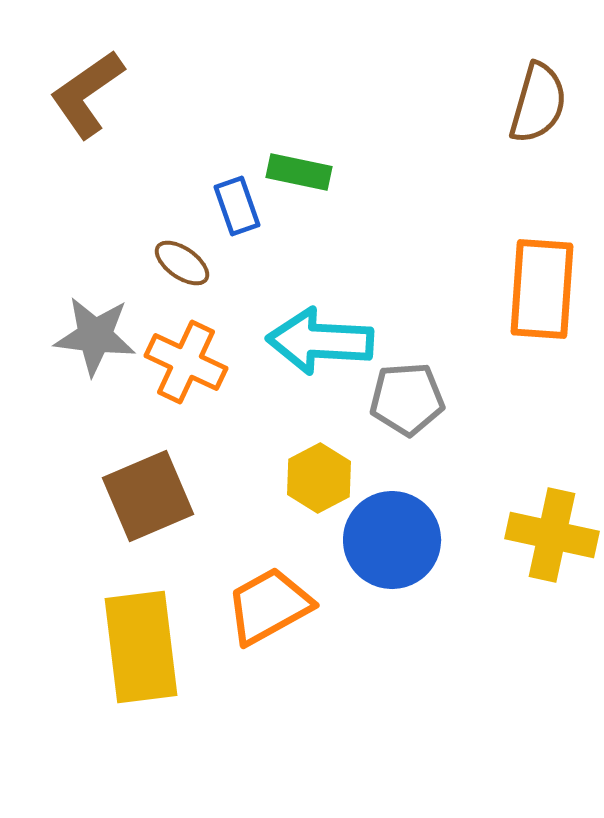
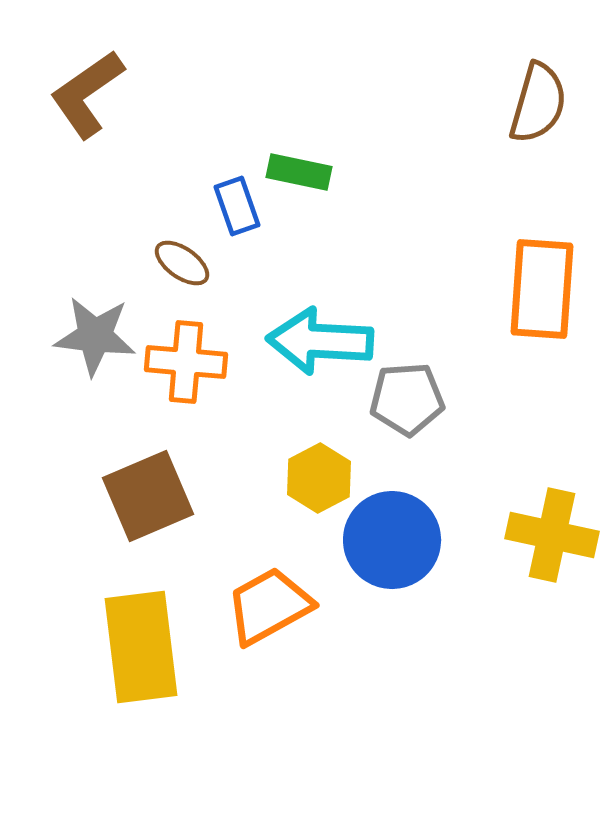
orange cross: rotated 20 degrees counterclockwise
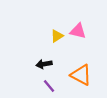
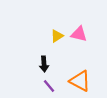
pink triangle: moved 1 px right, 3 px down
black arrow: rotated 84 degrees counterclockwise
orange triangle: moved 1 px left, 6 px down
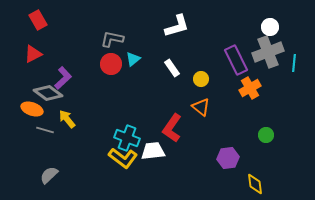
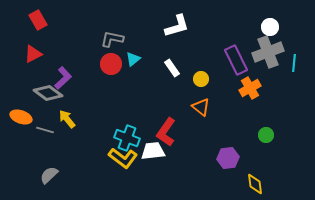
orange ellipse: moved 11 px left, 8 px down
red L-shape: moved 6 px left, 4 px down
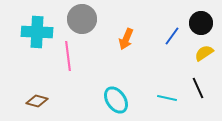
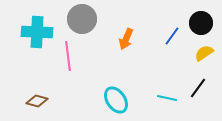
black line: rotated 60 degrees clockwise
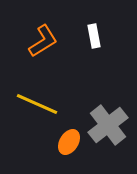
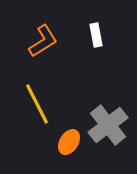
white rectangle: moved 2 px right, 1 px up
yellow line: rotated 39 degrees clockwise
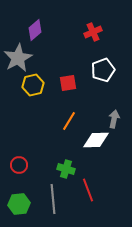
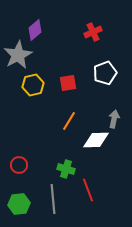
gray star: moved 3 px up
white pentagon: moved 2 px right, 3 px down
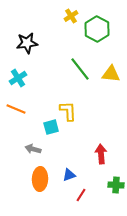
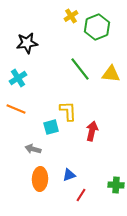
green hexagon: moved 2 px up; rotated 10 degrees clockwise
red arrow: moved 9 px left, 23 px up; rotated 18 degrees clockwise
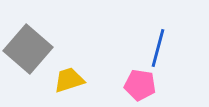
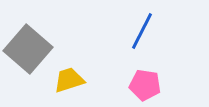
blue line: moved 16 px left, 17 px up; rotated 12 degrees clockwise
pink pentagon: moved 5 px right
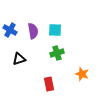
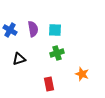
purple semicircle: moved 2 px up
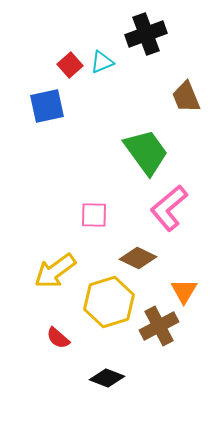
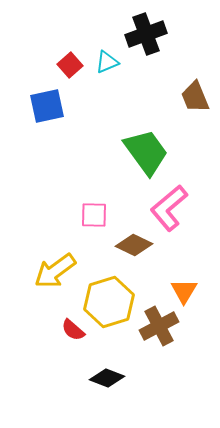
cyan triangle: moved 5 px right
brown trapezoid: moved 9 px right
brown diamond: moved 4 px left, 13 px up
red semicircle: moved 15 px right, 8 px up
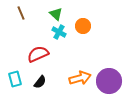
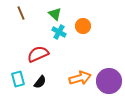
green triangle: moved 1 px left
cyan rectangle: moved 3 px right
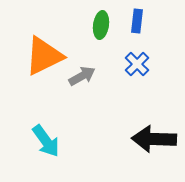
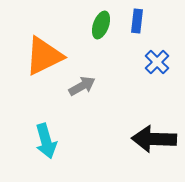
green ellipse: rotated 12 degrees clockwise
blue cross: moved 20 px right, 2 px up
gray arrow: moved 10 px down
cyan arrow: rotated 20 degrees clockwise
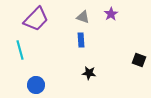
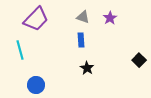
purple star: moved 1 px left, 4 px down
black square: rotated 24 degrees clockwise
black star: moved 2 px left, 5 px up; rotated 24 degrees clockwise
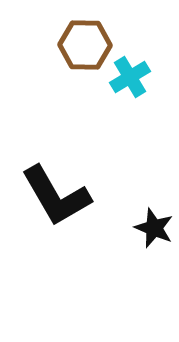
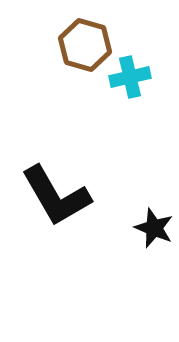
brown hexagon: rotated 15 degrees clockwise
cyan cross: rotated 18 degrees clockwise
▬▬▬▬▬▬▬▬▬▬
» Work to complete
Copy all the lines above word for word, leaving out the pictures.

» Solution below
orange cross: rotated 20 degrees counterclockwise
pink triangle: moved 1 px right, 3 px down
black arrow: rotated 84 degrees counterclockwise
orange triangle: moved 1 px left, 6 px down
orange ellipse: moved 11 px left, 8 px down
red L-shape: moved 6 px left, 4 px down
black line: rotated 60 degrees clockwise
white rectangle: moved 2 px right, 1 px up
yellow line: rotated 39 degrees clockwise
gray star: moved 3 px up
white pentagon: moved 2 px right, 3 px down
green hexagon: moved 2 px up; rotated 10 degrees clockwise
red arrow: moved 9 px left, 23 px up; rotated 18 degrees clockwise
blue line: moved 16 px left, 17 px up; rotated 12 degrees clockwise
pink pentagon: moved 5 px right
purple semicircle: moved 2 px up
cyan triangle: moved 5 px right
brown trapezoid: moved 9 px right
brown diamond: moved 4 px left, 13 px up
red semicircle: moved 15 px right, 8 px up
green triangle: moved 1 px left
cyan rectangle: moved 3 px right
green ellipse: rotated 12 degrees clockwise
blue cross: moved 20 px right, 2 px up
gray arrow: moved 10 px down
cyan arrow: rotated 20 degrees clockwise
purple star: moved 1 px left, 4 px down
black square: rotated 24 degrees clockwise
black star: moved 2 px left, 5 px up; rotated 24 degrees clockwise
brown hexagon: rotated 15 degrees clockwise
cyan cross: rotated 18 degrees clockwise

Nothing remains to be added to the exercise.